[Opening Listed records section]

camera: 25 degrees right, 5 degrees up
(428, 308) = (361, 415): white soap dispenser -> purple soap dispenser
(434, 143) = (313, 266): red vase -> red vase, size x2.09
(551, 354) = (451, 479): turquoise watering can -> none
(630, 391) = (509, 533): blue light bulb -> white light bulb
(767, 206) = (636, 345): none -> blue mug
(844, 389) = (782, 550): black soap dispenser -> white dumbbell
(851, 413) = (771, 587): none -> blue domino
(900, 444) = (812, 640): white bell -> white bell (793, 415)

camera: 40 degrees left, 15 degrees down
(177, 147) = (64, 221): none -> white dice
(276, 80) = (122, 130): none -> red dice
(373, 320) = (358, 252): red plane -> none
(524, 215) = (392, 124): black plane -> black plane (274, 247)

[Closing Listed records section]
[Opening Listed records section]

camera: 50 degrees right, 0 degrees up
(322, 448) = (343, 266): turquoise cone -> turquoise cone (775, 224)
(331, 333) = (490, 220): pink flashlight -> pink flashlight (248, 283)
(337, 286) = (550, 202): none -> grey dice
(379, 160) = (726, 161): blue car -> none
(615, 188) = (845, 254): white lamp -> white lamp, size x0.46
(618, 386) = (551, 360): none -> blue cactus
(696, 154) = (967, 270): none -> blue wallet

[Closing Listed records section]

* [Your task]
Your answer should be every line above that contains the word "plane".

* [Final answer]
(373, 320) = (358, 252): red plane -> none
(524, 215) = (392, 124): black plane -> black plane (274, 247)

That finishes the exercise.